Work order: In the material below, the lines from the one containing "cyan pentagon: rotated 6 degrees clockwise" through the one containing "black cross: rotated" are to be given again exactly, ends included, and no others.

Input:
::::::

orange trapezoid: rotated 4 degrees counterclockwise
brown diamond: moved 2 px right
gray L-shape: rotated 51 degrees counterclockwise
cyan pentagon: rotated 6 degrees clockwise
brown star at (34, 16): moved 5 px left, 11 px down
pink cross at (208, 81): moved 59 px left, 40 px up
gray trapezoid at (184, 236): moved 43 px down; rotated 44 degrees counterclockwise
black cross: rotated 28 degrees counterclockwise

::::::

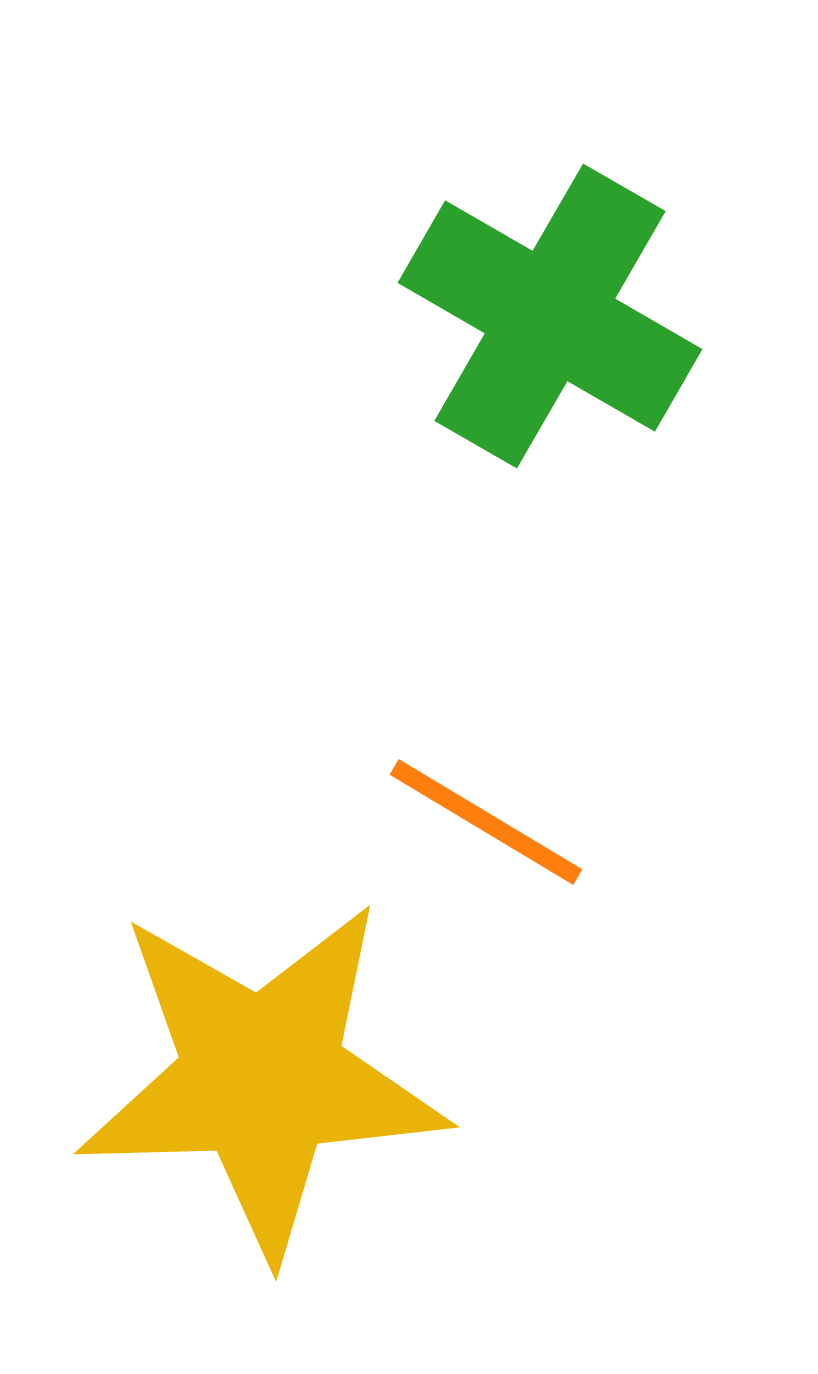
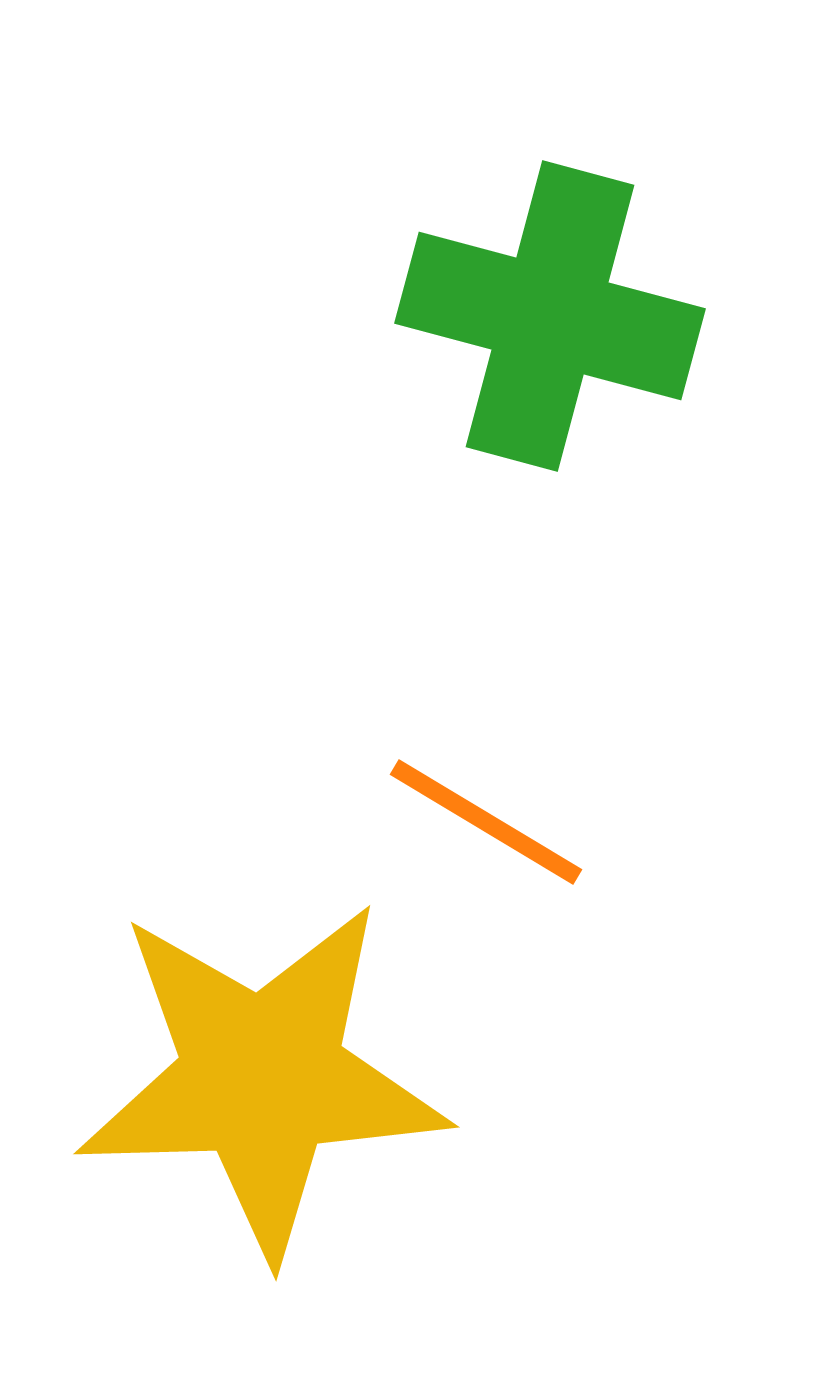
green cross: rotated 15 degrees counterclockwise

::::::

Solution:
cyan pentagon: rotated 6 degrees clockwise
brown star at (34, 16): moved 5 px left, 11 px down
pink cross at (208, 81): moved 59 px left, 40 px up
gray trapezoid at (184, 236): moved 43 px down; rotated 44 degrees counterclockwise
black cross: rotated 28 degrees counterclockwise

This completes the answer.